* **What you will do**
Which lines of the entries below include "PULSE"? List them all.

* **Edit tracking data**
--- START ---

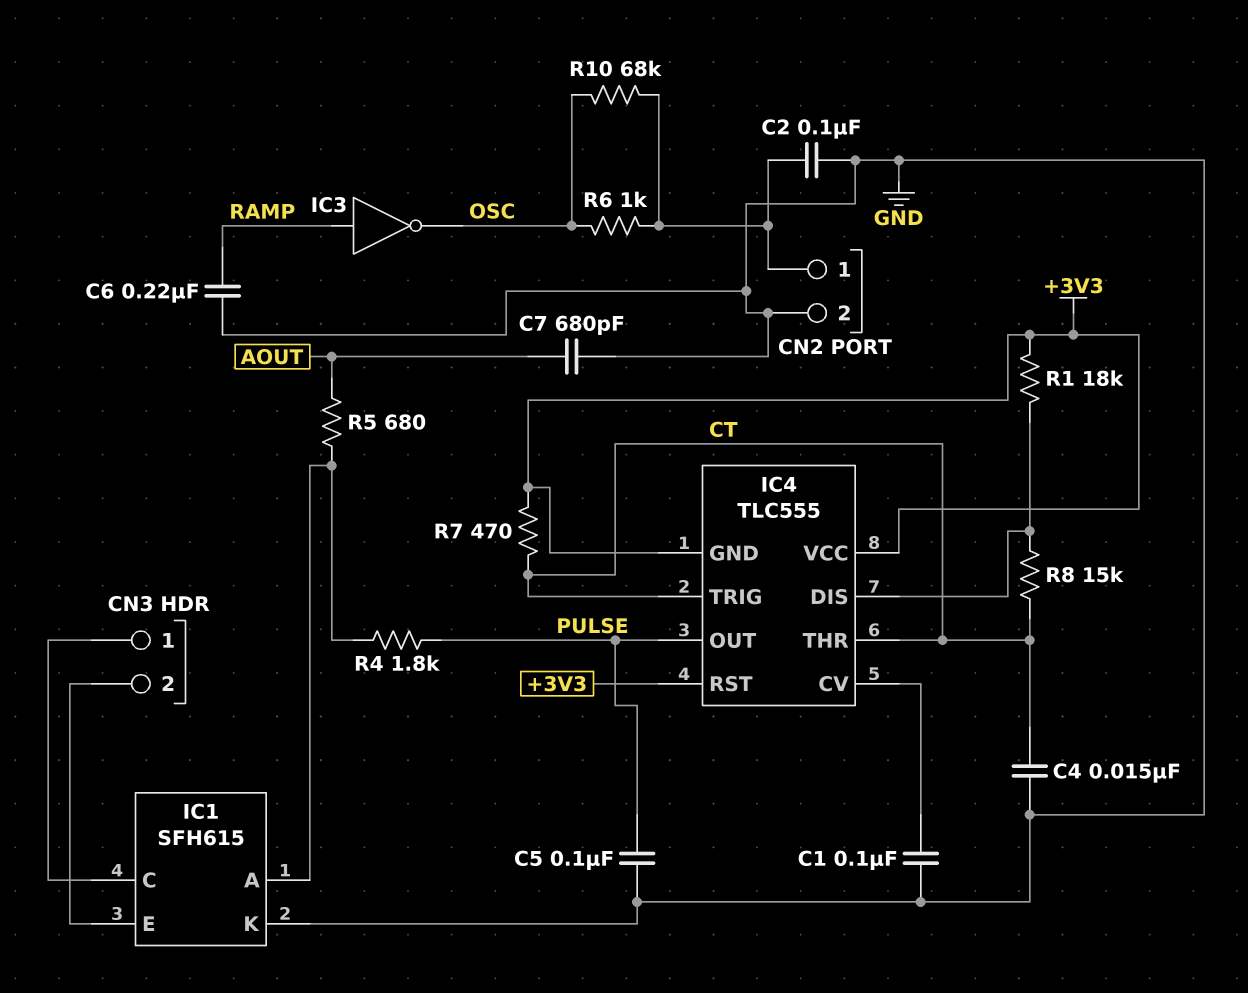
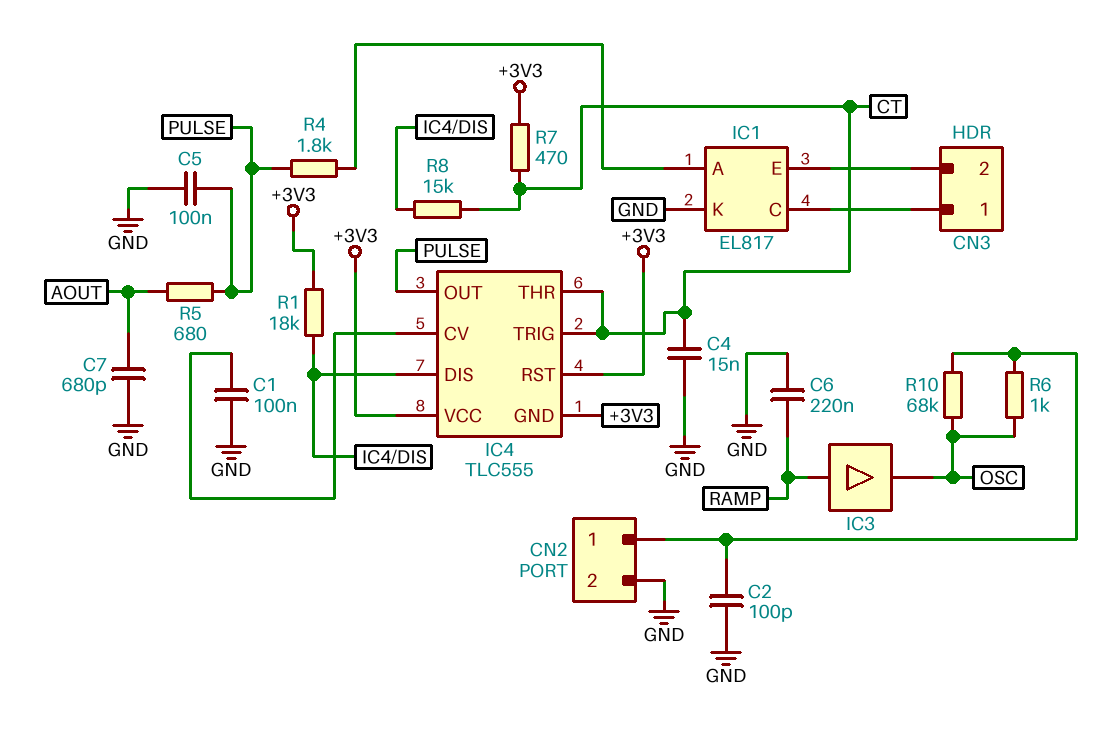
C2: 100nF (CN2/1, GND) -> 100pF (CN2/1, GND)
IC1: SFH615 -> EL817
IC3: NOT (in RAMP, out OSC) -> buffer (in RAMP, out OSC)
R5: 680 (AOUT, IC1/A) -> 680 (AOUT, PULSE)

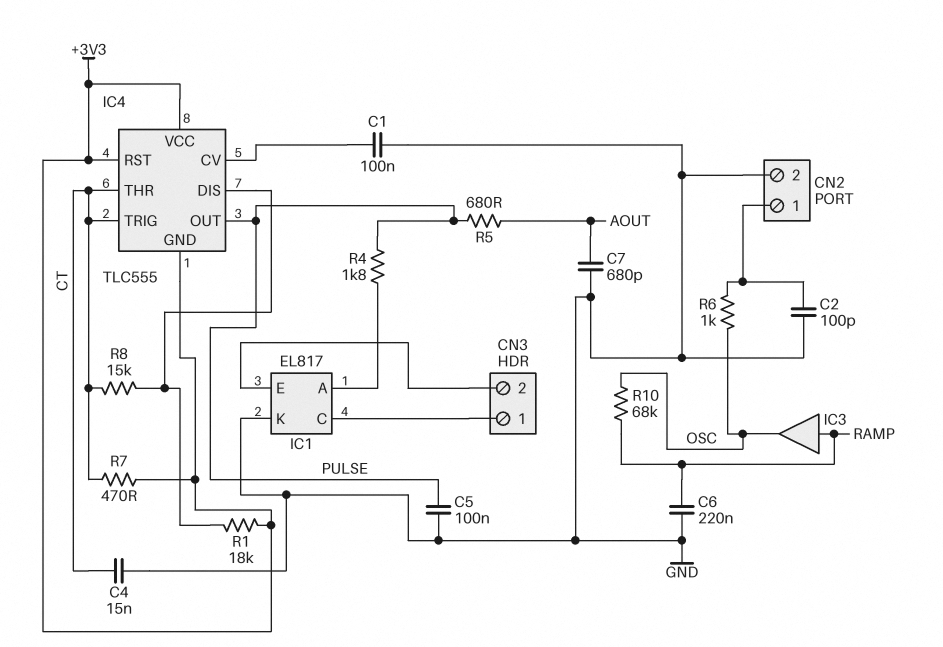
R10: 68k (CN2/1, OSC) -> 68k (OSC, RAMP)

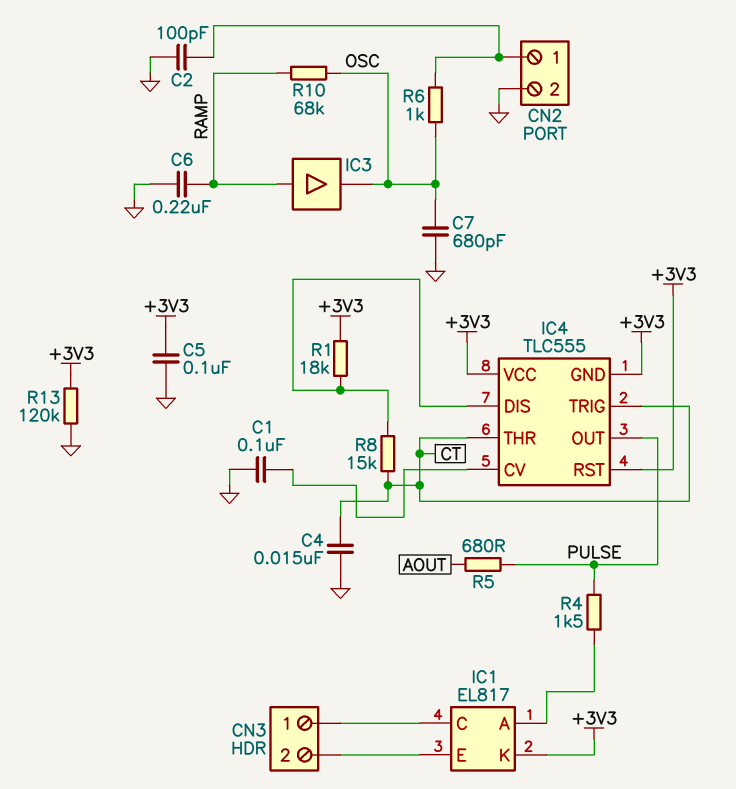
C5: 100nF (GND, PULSE) -> 100nF (+3V3, GND)
C7: 680pF (AOUT, GND) -> 680pF (GND, OSC)
IC1 pin K: GND -> +3V3
R4: 1.8k (IC1/A, PULSE) -> 1.5k (IC1/A, PULSE)
R7: 470 (+3V3, CT) -> none
R13: none -> 120k (+3V3, GND)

--- END ---

* **Task output**
R5: 680 (AOUT, IC1/A) -> 680 (AOUT, PULSE)
C5: 100nF (GND, PULSE) -> 100nF (+3V3, GND)
R4: 1.8k (IC1/A, PULSE) -> 1.5k (IC1/A, PULSE)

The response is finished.